**Task requirements**
Extract every line of the records below word for word, leaving out the pictures.

**The data**
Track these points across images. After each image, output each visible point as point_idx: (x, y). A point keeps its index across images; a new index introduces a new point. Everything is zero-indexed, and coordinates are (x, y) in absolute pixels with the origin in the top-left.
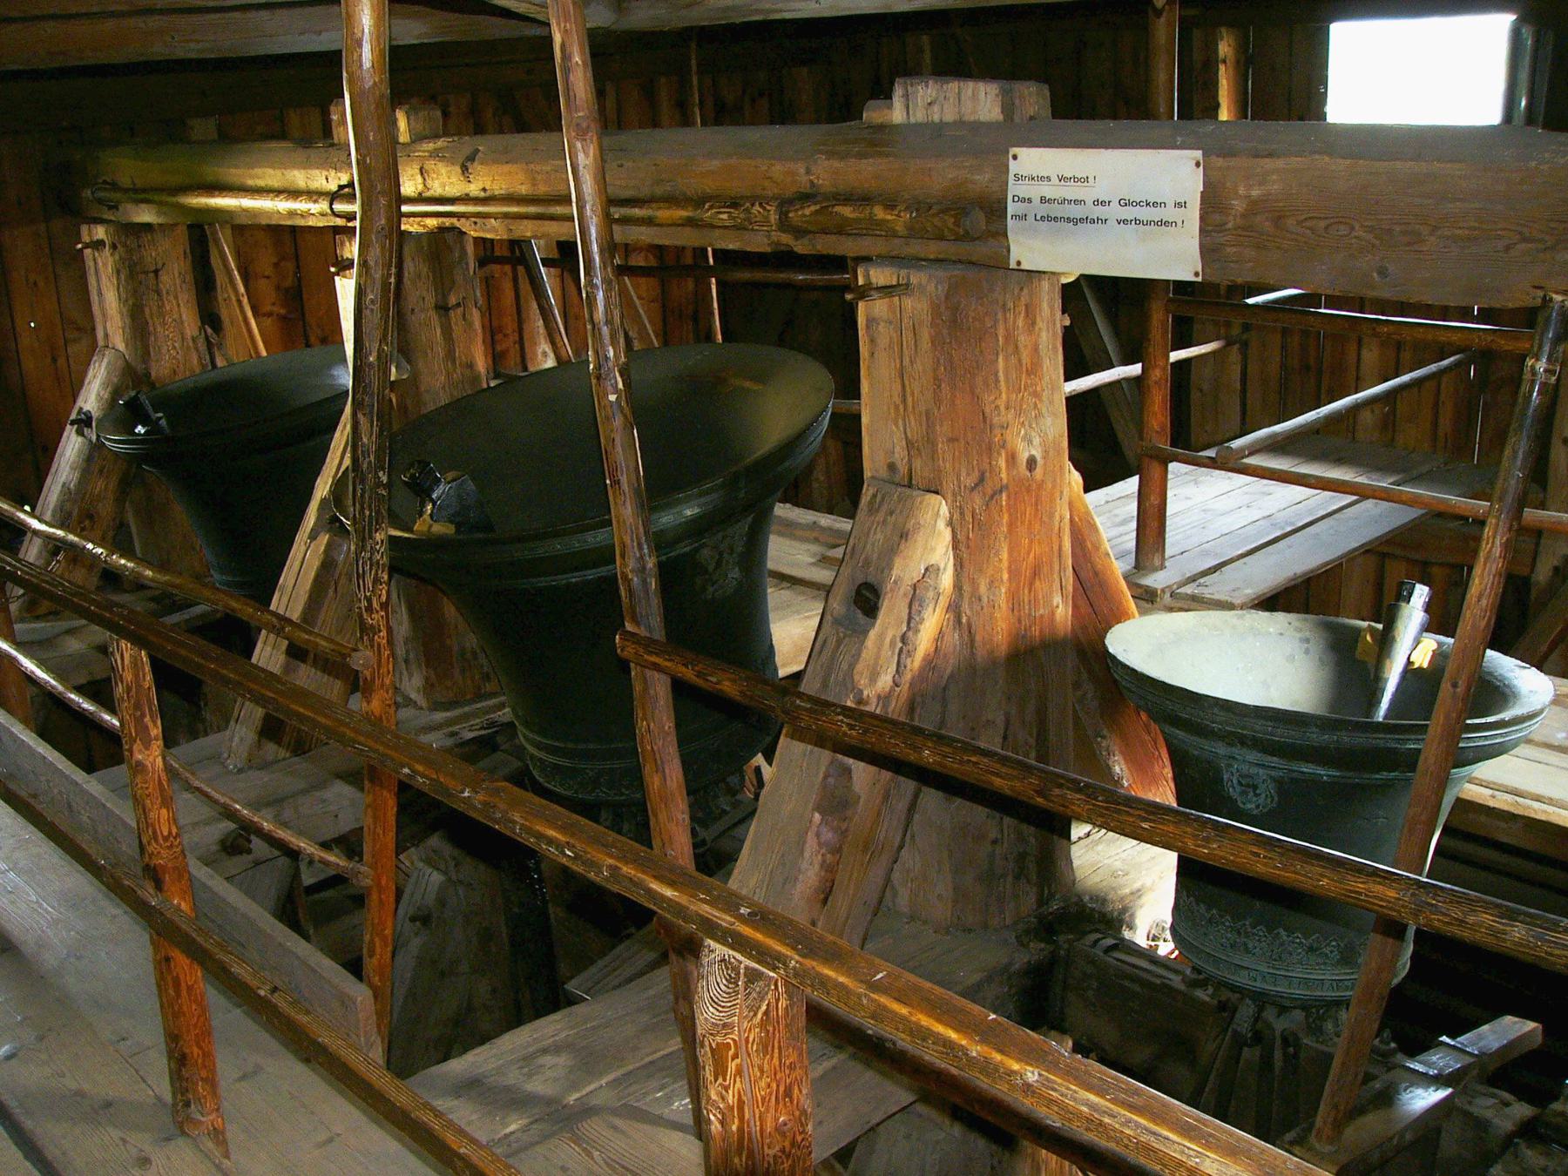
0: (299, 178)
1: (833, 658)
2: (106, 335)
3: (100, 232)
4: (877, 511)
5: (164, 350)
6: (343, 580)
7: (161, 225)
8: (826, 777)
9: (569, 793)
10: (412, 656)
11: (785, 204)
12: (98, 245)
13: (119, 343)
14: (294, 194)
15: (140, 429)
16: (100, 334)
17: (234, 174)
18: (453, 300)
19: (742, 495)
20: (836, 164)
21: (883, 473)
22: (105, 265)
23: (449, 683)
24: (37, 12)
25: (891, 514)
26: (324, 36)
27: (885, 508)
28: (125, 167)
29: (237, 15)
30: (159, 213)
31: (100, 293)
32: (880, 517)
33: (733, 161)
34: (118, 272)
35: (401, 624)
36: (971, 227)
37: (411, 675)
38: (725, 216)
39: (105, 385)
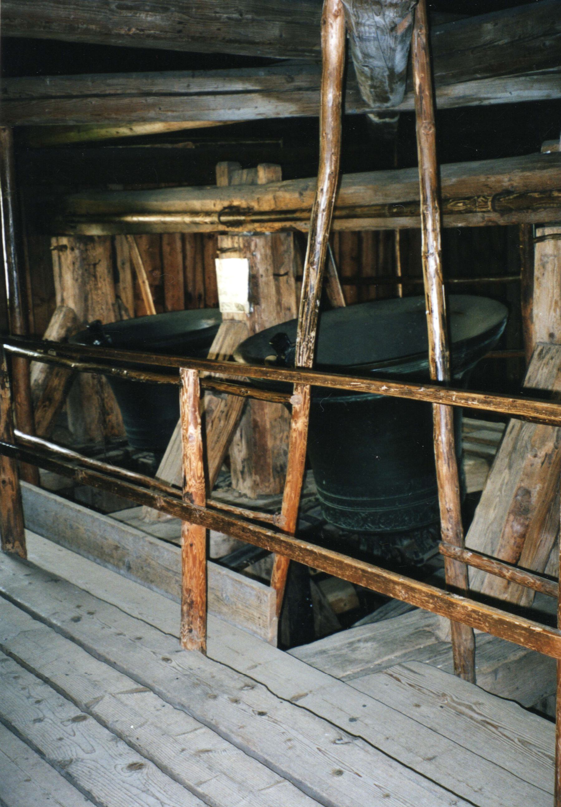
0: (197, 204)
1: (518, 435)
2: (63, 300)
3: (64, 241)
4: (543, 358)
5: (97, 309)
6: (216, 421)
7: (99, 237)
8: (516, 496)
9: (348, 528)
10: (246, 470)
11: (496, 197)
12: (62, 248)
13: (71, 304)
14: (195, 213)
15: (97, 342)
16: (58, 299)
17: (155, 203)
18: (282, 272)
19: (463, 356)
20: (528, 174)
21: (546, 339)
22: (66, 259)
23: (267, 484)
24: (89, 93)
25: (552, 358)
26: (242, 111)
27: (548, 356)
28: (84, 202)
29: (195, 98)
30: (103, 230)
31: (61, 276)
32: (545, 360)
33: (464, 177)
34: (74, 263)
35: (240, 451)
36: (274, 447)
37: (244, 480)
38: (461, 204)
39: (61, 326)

**Exercise response**
Track these points across images. After each image, output each visible point as point_idx: (x, y). A point keeps its index across images; a new index introduces a new point. Everything is zero-indexed, and coordinates are (x, y) in absolute pixels with the origin in the top-left.
0: (299, 178)
1: (833, 658)
2: (106, 335)
3: (100, 232)
4: (877, 511)
5: (164, 350)
6: (343, 580)
7: (161, 225)
8: (826, 777)
9: (569, 793)
10: (412, 656)
11: (785, 204)
12: (98, 245)
13: (119, 343)
14: (294, 194)
15: (140, 429)
16: (100, 334)
17: (234, 174)
18: (453, 300)
19: (742, 495)
20: (836, 164)
21: (883, 473)
22: (105, 265)
23: (449, 683)
24: (37, 12)
25: (891, 514)
26: (324, 36)
27: (885, 508)
28: (125, 167)
29: (237, 15)
30: (159, 213)
31: (100, 293)
32: (880, 517)
33: (733, 161)
34: (118, 272)
35: (401, 624)
36: (971, 227)
37: (411, 675)
38: (725, 216)
39: (105, 385)
0: (197, 204)
1: (518, 435)
2: (63, 300)
3: (64, 241)
4: (543, 358)
5: (97, 309)
6: (216, 421)
7: (99, 237)
8: (516, 496)
9: (348, 528)
10: (246, 470)
11: (496, 197)
12: (62, 248)
13: (71, 304)
14: (195, 213)
15: (97, 342)
16: (58, 299)
17: (155, 203)
18: (282, 272)
19: (463, 356)
20: (528, 174)
21: (546, 339)
22: (66, 259)
23: (267, 484)
24: (89, 93)
25: (552, 358)
26: (242, 111)
27: (548, 356)
28: (84, 202)
29: (195, 98)
30: (103, 230)
31: (61, 276)
32: (545, 360)
33: (464, 177)
34: (74, 263)
35: (240, 451)
36: (274, 447)
37: (244, 480)
38: (461, 204)
39: (61, 326)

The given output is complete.